--- Activity ---
Please copy all of the records exactly, leaving nothing out.

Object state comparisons
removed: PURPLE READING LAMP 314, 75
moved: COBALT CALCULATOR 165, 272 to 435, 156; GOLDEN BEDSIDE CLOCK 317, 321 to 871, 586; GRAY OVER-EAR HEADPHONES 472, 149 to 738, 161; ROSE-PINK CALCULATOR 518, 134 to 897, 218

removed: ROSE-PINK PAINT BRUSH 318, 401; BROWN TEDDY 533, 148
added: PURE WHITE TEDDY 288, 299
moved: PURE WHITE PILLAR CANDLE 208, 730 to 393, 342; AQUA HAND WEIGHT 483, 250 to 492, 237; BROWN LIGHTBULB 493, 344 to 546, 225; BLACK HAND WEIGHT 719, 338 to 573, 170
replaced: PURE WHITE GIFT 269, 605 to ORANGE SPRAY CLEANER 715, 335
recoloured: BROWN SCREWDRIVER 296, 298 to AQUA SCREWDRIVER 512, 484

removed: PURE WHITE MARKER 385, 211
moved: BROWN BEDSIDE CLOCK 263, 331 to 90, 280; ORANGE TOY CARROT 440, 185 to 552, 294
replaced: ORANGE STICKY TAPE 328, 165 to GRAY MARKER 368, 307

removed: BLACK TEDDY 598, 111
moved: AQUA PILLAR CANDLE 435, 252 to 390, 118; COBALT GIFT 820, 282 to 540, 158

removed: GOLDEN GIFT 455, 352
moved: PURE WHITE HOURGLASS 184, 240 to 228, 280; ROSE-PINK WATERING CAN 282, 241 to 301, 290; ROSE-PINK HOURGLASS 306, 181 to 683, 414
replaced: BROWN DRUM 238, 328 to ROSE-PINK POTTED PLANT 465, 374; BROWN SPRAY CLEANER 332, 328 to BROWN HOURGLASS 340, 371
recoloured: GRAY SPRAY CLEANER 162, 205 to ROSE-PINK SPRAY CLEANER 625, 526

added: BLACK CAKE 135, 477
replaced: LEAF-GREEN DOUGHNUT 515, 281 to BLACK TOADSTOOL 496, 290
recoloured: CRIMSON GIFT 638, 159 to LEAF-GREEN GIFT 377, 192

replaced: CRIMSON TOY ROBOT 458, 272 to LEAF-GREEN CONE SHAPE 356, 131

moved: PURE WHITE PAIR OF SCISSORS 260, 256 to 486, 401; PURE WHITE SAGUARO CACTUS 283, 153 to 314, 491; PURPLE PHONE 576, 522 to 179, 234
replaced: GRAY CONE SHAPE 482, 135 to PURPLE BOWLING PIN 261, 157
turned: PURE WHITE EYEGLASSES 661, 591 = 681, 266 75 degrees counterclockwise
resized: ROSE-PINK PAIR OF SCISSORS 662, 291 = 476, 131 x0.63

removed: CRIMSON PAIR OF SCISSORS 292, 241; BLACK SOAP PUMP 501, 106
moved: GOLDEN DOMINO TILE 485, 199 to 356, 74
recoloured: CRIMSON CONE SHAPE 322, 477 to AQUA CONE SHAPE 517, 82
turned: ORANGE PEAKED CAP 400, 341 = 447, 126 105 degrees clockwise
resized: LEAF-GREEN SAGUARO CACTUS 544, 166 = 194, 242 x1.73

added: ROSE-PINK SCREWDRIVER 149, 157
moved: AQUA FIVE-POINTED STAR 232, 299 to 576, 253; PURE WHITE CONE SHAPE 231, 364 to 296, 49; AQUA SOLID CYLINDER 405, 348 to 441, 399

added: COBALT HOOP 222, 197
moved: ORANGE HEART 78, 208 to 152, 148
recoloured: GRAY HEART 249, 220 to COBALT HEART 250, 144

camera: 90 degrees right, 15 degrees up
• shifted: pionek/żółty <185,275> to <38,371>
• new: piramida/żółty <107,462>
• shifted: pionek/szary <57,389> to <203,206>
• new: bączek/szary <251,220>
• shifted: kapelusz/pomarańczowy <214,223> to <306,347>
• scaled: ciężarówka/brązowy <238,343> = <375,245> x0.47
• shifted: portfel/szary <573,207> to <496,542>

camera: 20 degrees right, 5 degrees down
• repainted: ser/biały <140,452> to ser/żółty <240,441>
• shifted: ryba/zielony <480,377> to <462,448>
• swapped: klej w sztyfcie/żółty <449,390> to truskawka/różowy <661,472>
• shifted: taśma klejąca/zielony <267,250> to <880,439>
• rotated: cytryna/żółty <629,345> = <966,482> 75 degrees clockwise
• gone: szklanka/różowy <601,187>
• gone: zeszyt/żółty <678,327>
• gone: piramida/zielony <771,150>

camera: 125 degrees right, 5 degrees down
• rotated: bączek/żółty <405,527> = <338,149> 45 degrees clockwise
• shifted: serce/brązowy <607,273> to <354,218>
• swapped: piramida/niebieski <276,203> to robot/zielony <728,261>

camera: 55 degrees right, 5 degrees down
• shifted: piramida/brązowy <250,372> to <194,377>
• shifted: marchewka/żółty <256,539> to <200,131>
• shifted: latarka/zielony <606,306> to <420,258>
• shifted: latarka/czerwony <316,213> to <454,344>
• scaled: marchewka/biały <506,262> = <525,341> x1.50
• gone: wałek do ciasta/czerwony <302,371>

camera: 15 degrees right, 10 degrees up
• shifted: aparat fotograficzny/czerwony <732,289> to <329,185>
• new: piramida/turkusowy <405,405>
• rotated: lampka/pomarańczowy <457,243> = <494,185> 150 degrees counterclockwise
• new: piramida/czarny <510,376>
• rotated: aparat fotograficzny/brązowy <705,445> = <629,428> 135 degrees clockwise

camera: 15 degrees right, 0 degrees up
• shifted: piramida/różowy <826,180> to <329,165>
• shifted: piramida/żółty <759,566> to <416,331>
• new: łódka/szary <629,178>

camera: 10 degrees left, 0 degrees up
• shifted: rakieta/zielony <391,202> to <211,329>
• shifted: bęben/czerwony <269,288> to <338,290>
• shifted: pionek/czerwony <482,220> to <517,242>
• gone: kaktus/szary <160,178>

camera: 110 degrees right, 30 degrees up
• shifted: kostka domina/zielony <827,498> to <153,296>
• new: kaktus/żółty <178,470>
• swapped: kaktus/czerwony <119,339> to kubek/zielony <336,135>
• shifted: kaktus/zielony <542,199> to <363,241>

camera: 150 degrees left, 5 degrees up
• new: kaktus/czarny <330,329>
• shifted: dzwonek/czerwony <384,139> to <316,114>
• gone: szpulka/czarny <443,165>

--- Output below ---
removed: PURPLE READING LAMP 314, 75
moved: COBALT CALCULATOR 165, 272 to 435, 156; GOLDEN BEDSIDE CLOCK 317, 321 to 871, 586; GRAY OVER-EAR HEADPHONES 472, 149 to 738, 161; ROSE-PINK CALCULATOR 518, 134 to 897, 218

removed: ROSE-PINK PAINT BRUSH 318, 401; BROWN TEDDY 533, 148
added: PURE WHITE TEDDY 288, 299
moved: PURE WHITE PILLAR CANDLE 208, 730 to 393, 342; AQUA HAND WEIGHT 483, 250 to 492, 237; BROWN LIGHTBULB 493, 344 to 546, 225; BLACK HAND WEIGHT 719, 338 to 573, 170
replaced: PURE WHITE GIFT 269, 605 to ORANGE SPRAY CLEANER 715, 335
recoloured: BROWN SCREWDRIVER 296, 298 to AQUA SCREWDRIVER 512, 484

removed: PURE WHITE MARKER 385, 211
moved: BROWN BEDSIDE CLOCK 263, 331 to 90, 280; ORANGE TOY CARROT 440, 185 to 552, 294
replaced: ORANGE STICKY TAPE 328, 165 to GRAY MARKER 368, 307

removed: BLACK TEDDY 598, 111
moved: AQUA PILLAR CANDLE 435, 252 to 390, 118; COBALT GIFT 820, 282 to 540, 158

removed: GOLDEN GIFT 455, 352
moved: PURE WHITE HOURGLASS 184, 240 to 228, 280; ROSE-PINK WATERING CAN 282, 241 to 301, 290; ROSE-PINK HOURGLASS 306, 181 to 683, 414
replaced: BROWN DRUM 238, 328 to ROSE-PINK POTTED PLANT 465, 374; BROWN SPRAY CLEANER 332, 328 to BROWN HOURGLASS 340, 371
recoloured: GRAY SPRAY CLEANER 162, 205 to ROSE-PINK SPRAY CLEANER 625, 526

added: BLACK CAKE 135, 477
replaced: LEAF-GREEN DOUGHNUT 515, 281 to BLACK TOADSTOOL 496, 290
recoloured: CRIMSON GIFT 638, 159 to LEAF-GREEN GIFT 377, 192

replaced: CRIMSON TOY ROBOT 458, 272 to LEAF-GREEN CONE SHAPE 356, 131

moved: PURE WHITE PAIR OF SCISSORS 260, 256 to 486, 401; PURE WHITE SAGUARO CACTUS 283, 153 to 314, 491; PURPLE PHONE 576, 522 to 179, 234
replaced: GRAY CONE SHAPE 482, 135 to PURPLE BOWLING PIN 261, 157
turned: PURE WHITE EYEGLASSES 661, 591 = 681, 266 75 degrees counterclockwise
resized: ROSE-PINK PAIR OF SCISSORS 662, 291 = 476, 131 x0.63

removed: CRIMSON PAIR OF SCISSORS 292, 241; BLACK SOAP PUMP 501, 106
moved: GOLDEN DOMINO TILE 485, 199 to 356, 74
recoloured: CRIMSON CONE SHAPE 322, 477 to AQUA CONE SHAPE 517, 82
turned: ORANGE PEAKED CAP 400, 341 = 447, 126 105 degrees clockwise
resized: LEAF-GREEN SAGUARO CACTUS 544, 166 = 194, 242 x1.73

added: ROSE-PINK SCREWDRIVER 149, 157
moved: AQUA FIVE-POINTED STAR 232, 299 to 576, 253; PURE WHITE CONE SHAPE 231, 364 to 296, 49; AQUA SOLID CYLINDER 405, 348 to 441, 399

added: COBALT HOOP 222, 197
moved: ORANGE HEART 78, 208 to 152, 148
recoloured: GRAY HEART 249, 220 to COBALT HEART 250, 144

camera: 90 degrees right, 15 degrees up
• shifted: pionek/żółty <185,275> to <38,371>
• new: piramida/żółty <107,462>
• shifted: pionek/szary <57,389> to <203,206>
• new: bączek/szary <251,220>
• shifted: kapelusz/pomarańczowy <214,223> to <306,347>
• scaled: ciężarówka/brązowy <238,343> = <375,245> x0.47
• shifted: portfel/szary <573,207> to <496,542>

camera: 20 degrees right, 5 degrees down
• repainted: ser/biały <140,452> to ser/żółty <240,441>
• shifted: ryba/zielony <480,377> to <462,448>
• swapped: klej w sztyfcie/żółty <449,390> to truskawka/różowy <661,472>
• shifted: taśma klejąca/zielony <267,250> to <880,439>
• rotated: cytryna/żółty <629,345> = <966,482> 75 degrees clockwise
• gone: szklanka/różowy <601,187>
• gone: zeszyt/żółty <678,327>
• gone: piramida/zielony <771,150>

camera: 125 degrees right, 5 degrees down
• rotated: bączek/żółty <405,527> = <338,149> 45 degrees clockwise
• shifted: serce/brązowy <607,273> to <354,218>
• swapped: piramida/niebieski <276,203> to robot/zielony <728,261>

camera: 55 degrees right, 5 degrees down
• shifted: piramida/brązowy <250,372> to <194,377>
• shifted: marchewka/żółty <256,539> to <200,131>
• shifted: latarka/zielony <606,306> to <420,258>
• shifted: latarka/czerwony <316,213> to <454,344>
• scaled: marchewka/biały <506,262> = <525,341> x1.50
• gone: wałek do ciasta/czerwony <302,371>

camera: 15 degrees right, 10 degrees up
• shifted: aparat fotograficzny/czerwony <732,289> to <329,185>
• new: piramida/turkusowy <405,405>
• rotated: lampka/pomarańczowy <457,243> = <494,185> 150 degrees counterclockwise
• new: piramida/czarny <510,376>
• rotated: aparat fotograficzny/brązowy <705,445> = <629,428> 135 degrees clockwise

camera: 15 degrees right, 0 degrees up
• shifted: piramida/różowy <826,180> to <329,165>
• shifted: piramida/żółty <759,566> to <416,331>
• new: łódka/szary <629,178>

camera: 10 degrees left, 0 degrees up
• shifted: rakieta/zielony <391,202> to <211,329>
• shifted: bęben/czerwony <269,288> to <338,290>
• shifted: pionek/czerwony <482,220> to <517,242>
• gone: kaktus/szary <160,178>

camera: 110 degrees right, 30 degrees up
• shifted: kostka domina/zielony <827,498> to <153,296>
• new: kaktus/żółty <178,470>
• swapped: kaktus/czerwony <119,339> to kubek/zielony <336,135>
• shifted: kaktus/zielony <542,199> to <363,241>

camera: 150 degrees left, 5 degrees up
• new: kaktus/czarny <330,329>
• shifted: dzwonek/czerwony <384,139> to <316,114>
• gone: szpulka/czarny <443,165>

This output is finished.